• Material provided

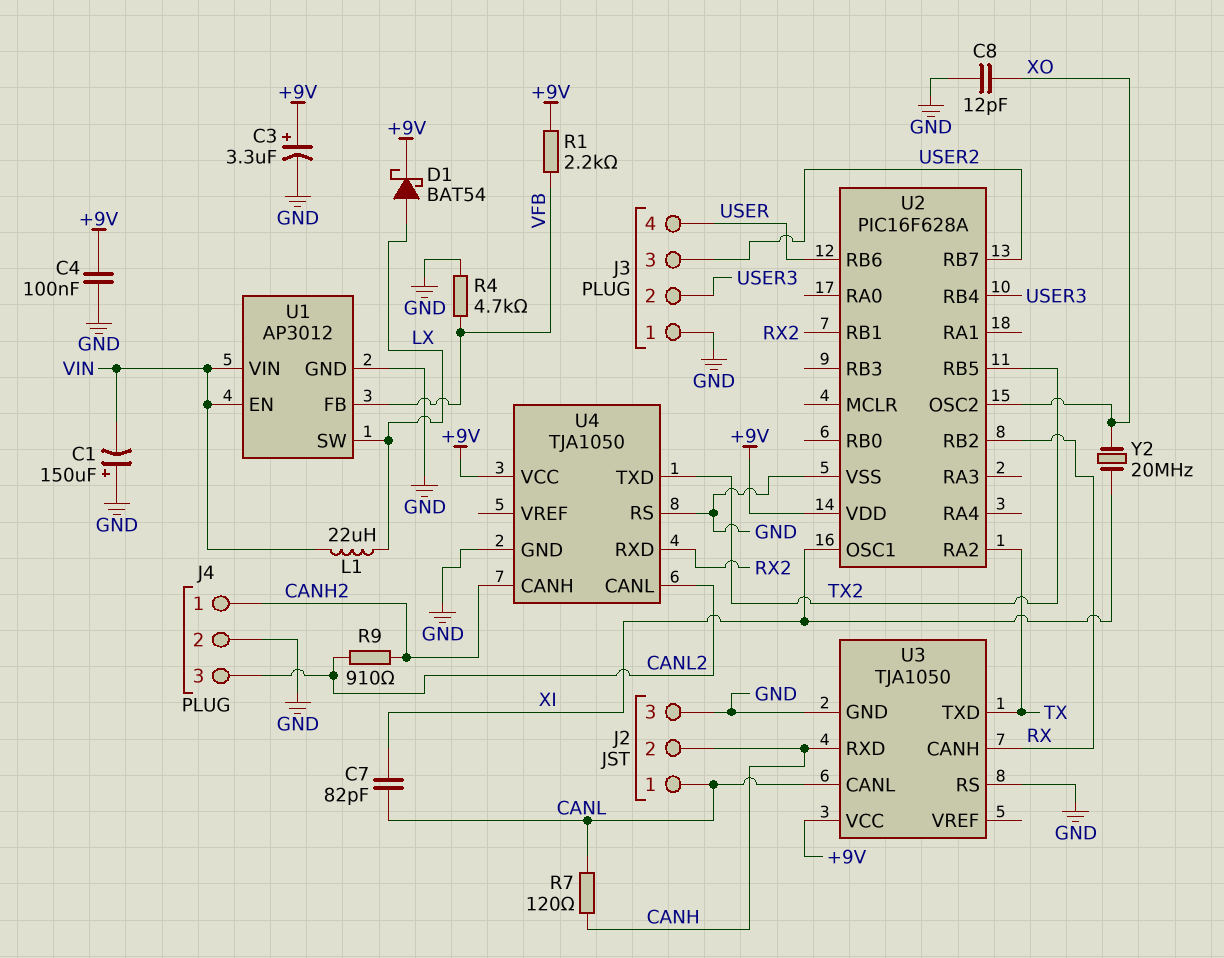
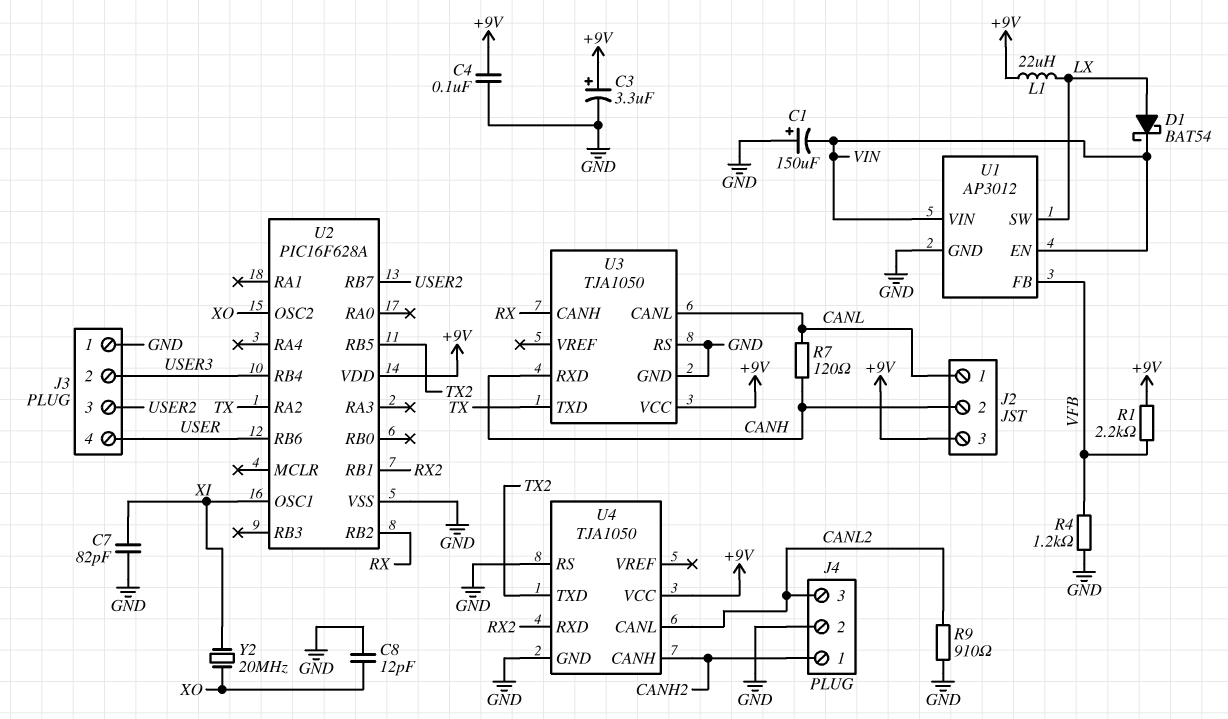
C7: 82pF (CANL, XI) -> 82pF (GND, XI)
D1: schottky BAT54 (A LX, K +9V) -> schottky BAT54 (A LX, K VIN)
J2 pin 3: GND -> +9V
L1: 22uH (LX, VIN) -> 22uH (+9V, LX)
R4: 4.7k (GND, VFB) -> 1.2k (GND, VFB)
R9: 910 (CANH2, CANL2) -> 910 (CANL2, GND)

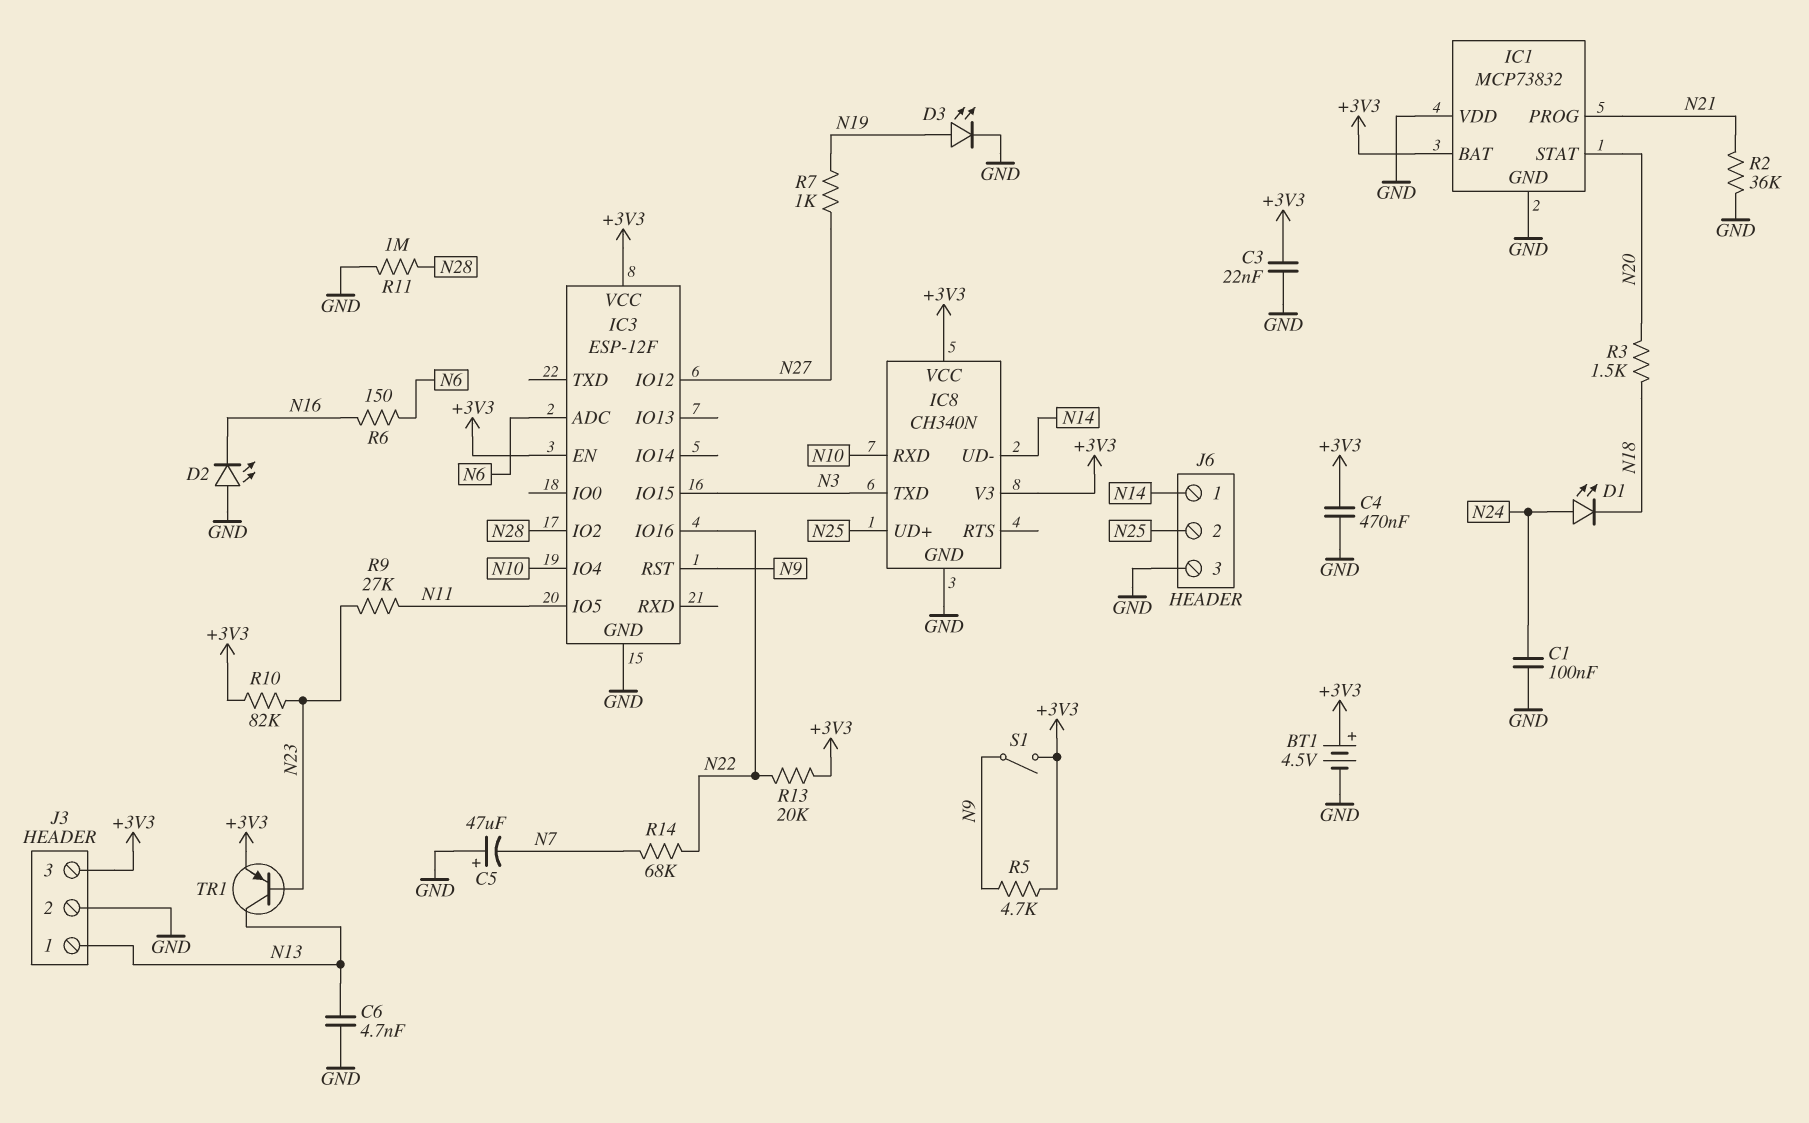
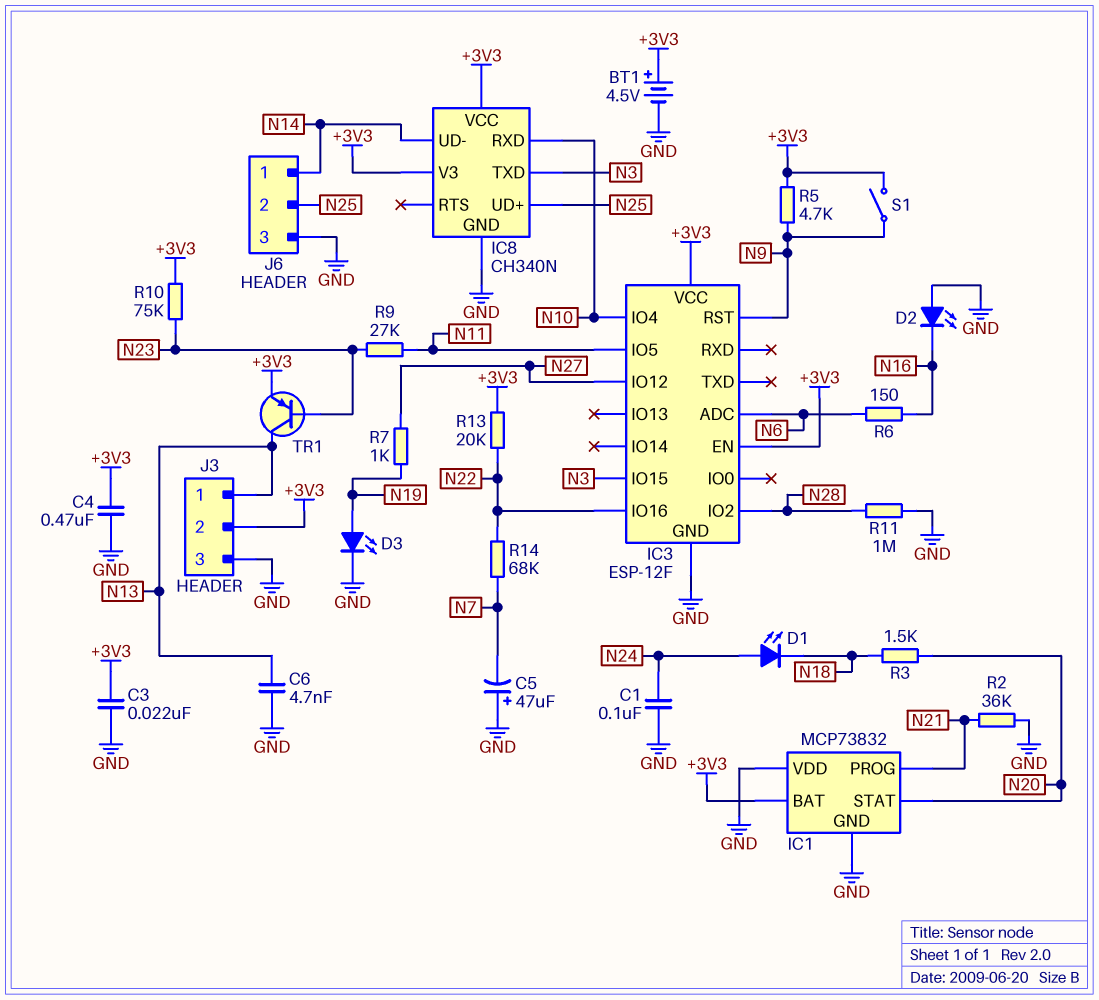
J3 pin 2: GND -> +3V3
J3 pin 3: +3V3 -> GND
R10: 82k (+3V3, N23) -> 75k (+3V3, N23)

• Task requirements
Return all the records exactly, excluding images.

• Written answer
C7: 82pF (CANL, XI) -> 82pF (GND, XI)
D1: schottky BAT54 (A LX, K +9V) -> schottky BAT54 (A LX, K VIN)
J2 pin 3: GND -> +9V
L1: 22uH (LX, VIN) -> 22uH (+9V, LX)
R4: 4.7k (GND, VFB) -> 1.2k (GND, VFB)
R9: 910 (CANH2, CANL2) -> 910 (CANL2, GND)

J3 pin 2: GND -> +3V3
J3 pin 3: +3V3 -> GND
R10: 82k (+3V3, N23) -> 75k (+3V3, N23)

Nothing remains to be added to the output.